How many of the lines below hold "none"? Only the number, please.

_GIVEN RECORDS:_
+++

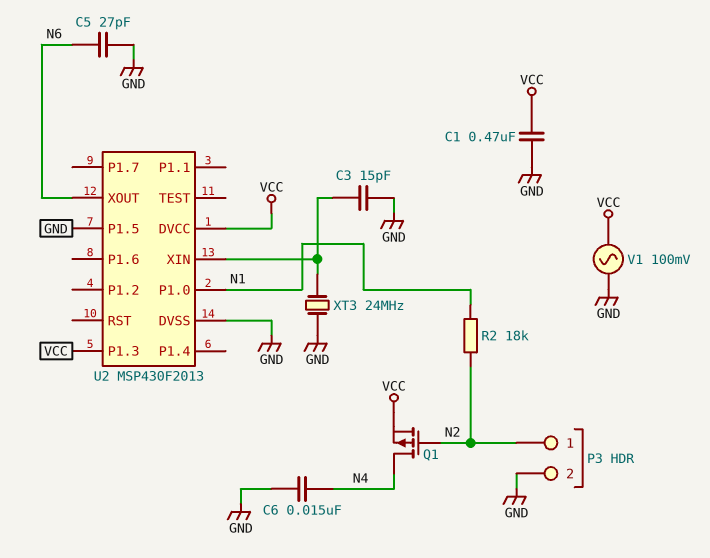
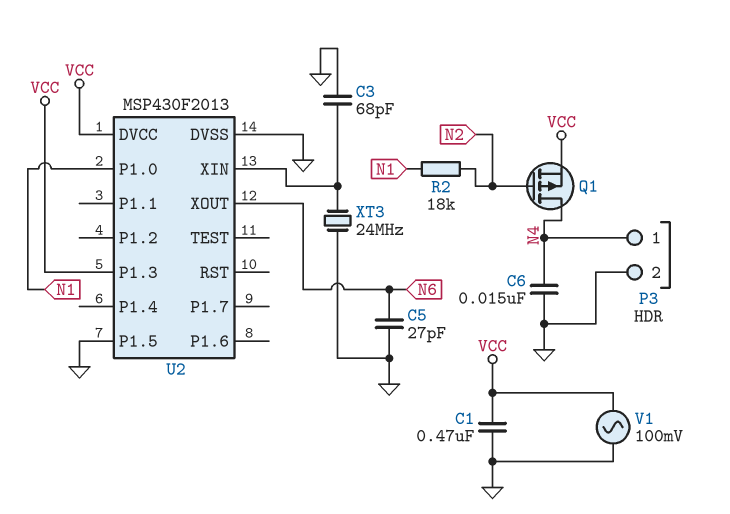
C3: 15pF (GND, U2/XIN) -> 68pF (GND, U2/XIN)
P3 pin 1: N2 -> N4

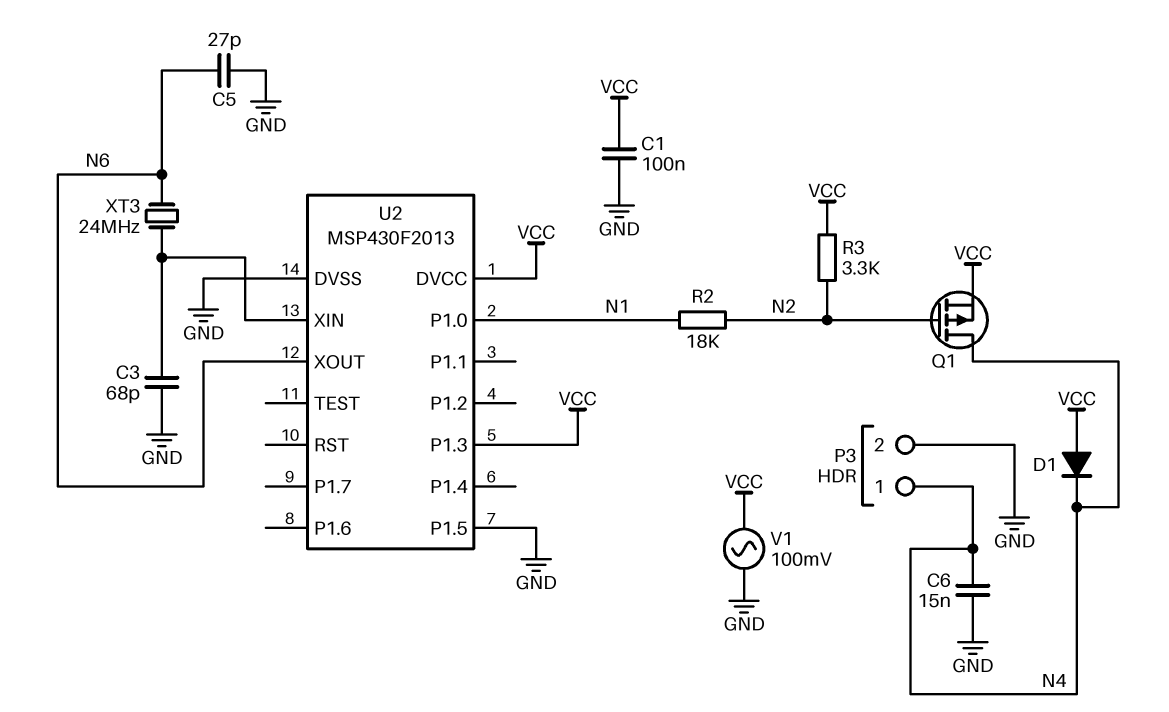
C1: 470nF (GND, VCC) -> 100nF (GND, VCC)
D1: none -> diode (A VCC, K N4)
R3: none -> 3.3k (N2, VCC)
XT3: 24MHz (GND, U2/XIN) -> 24MHz (N6, U2/XIN)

+++

_SOLUTION BELOW:_ 2